■ **DIRECTIONS**: Except for the images, repeat the entries below word for word.

(Scene difference descriptions)
[Start of section]
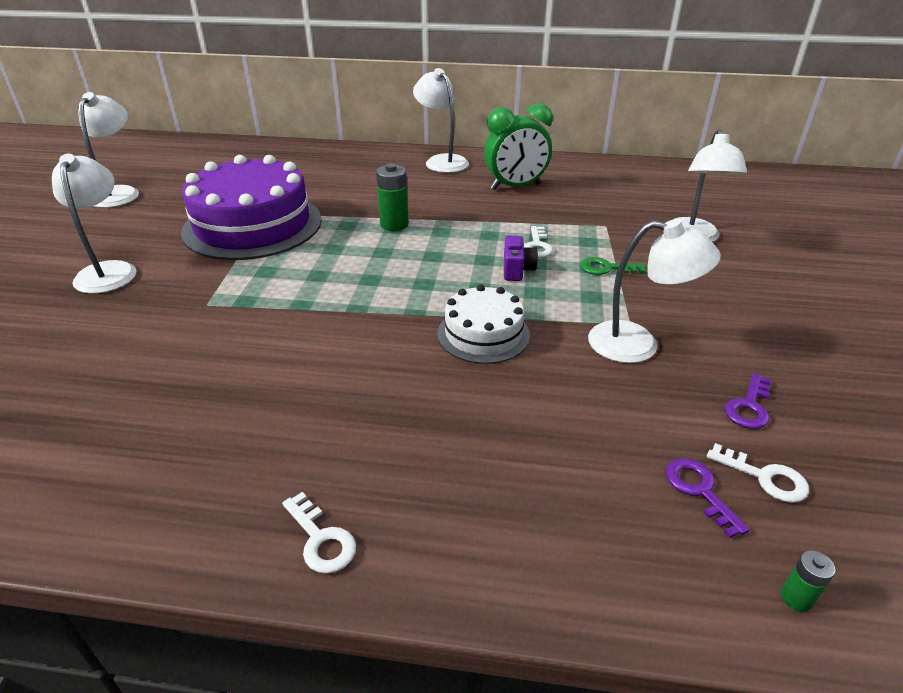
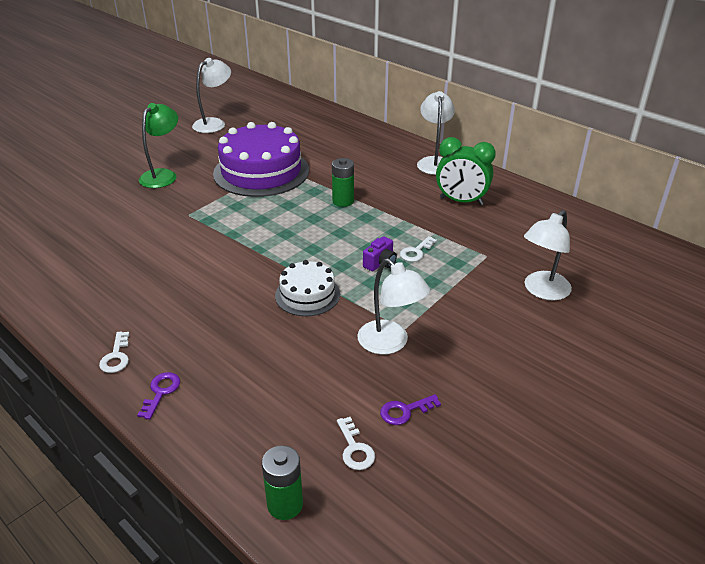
camera: 35 degrees right, 0 degrees up
white lamp [52,154,137,294] -> green lamp [139,103,178,188]
green key [580,257,646,275] -> none
purple key [666,458,750,538] -> purple key moved to [137,372,180,420]
green battery [781,550,835,612] -> green battery [262,445,303,520], size x1.90

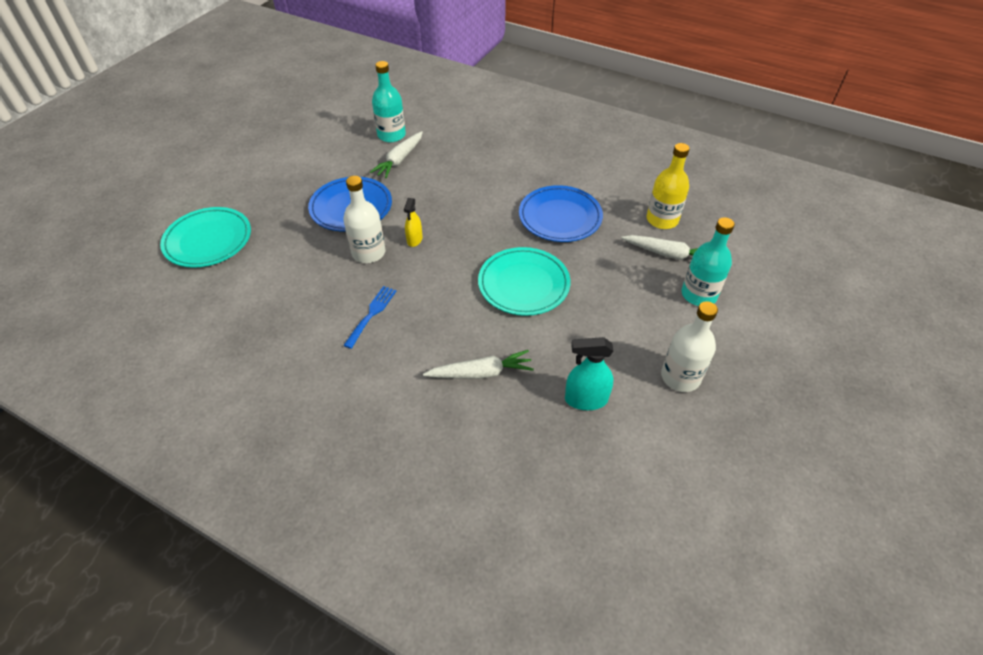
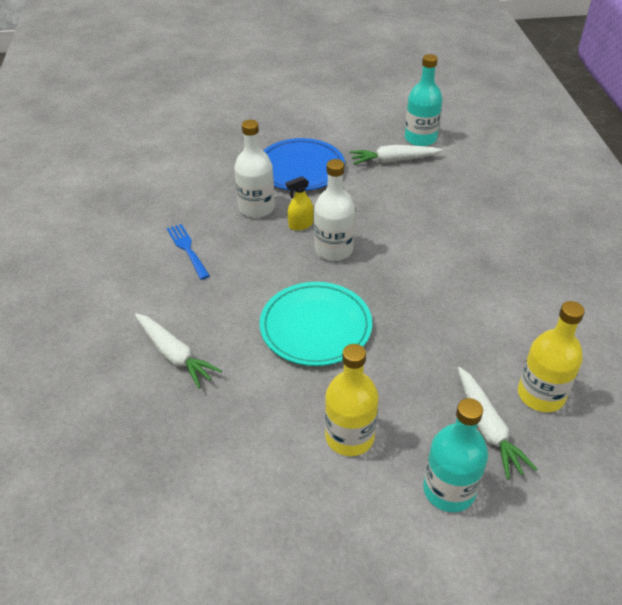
camera: 55 degrees right, 5 degrees down
turquoise plate [160,207,251,268] -> none
blue fork [343,286,396,349] -> blue fork turned 105 degrees counterclockwise [167,224,210,280]
blue plate [519,185,603,242] -> none
turquoise spray bottle [565,337,614,410] -> none
white bottle [661,301,718,392] -> white bottle moved to [314,159,355,261]
none -> yellow bottle [325,344,379,456]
[End of section]
■ **PROBLEM SOLUTION**:
camera: 35 degrees right, 0 degrees up
white lamp [52,154,137,294] -> green lamp [139,103,178,188]
green key [580,257,646,275] -> none
purple key [666,458,750,538] -> purple key moved to [137,372,180,420]
green battery [781,550,835,612] -> green battery [262,445,303,520], size x1.90

camera: 55 degrees right, 5 degrees down
turquoise plate [160,207,251,268] -> none
blue fork [343,286,396,349] -> blue fork turned 105 degrees counterclockwise [167,224,210,280]
blue plate [519,185,603,242] -> none
turquoise spray bottle [565,337,614,410] -> none
white bottle [661,301,718,392] -> white bottle moved to [314,159,355,261]
none -> yellow bottle [325,344,379,456]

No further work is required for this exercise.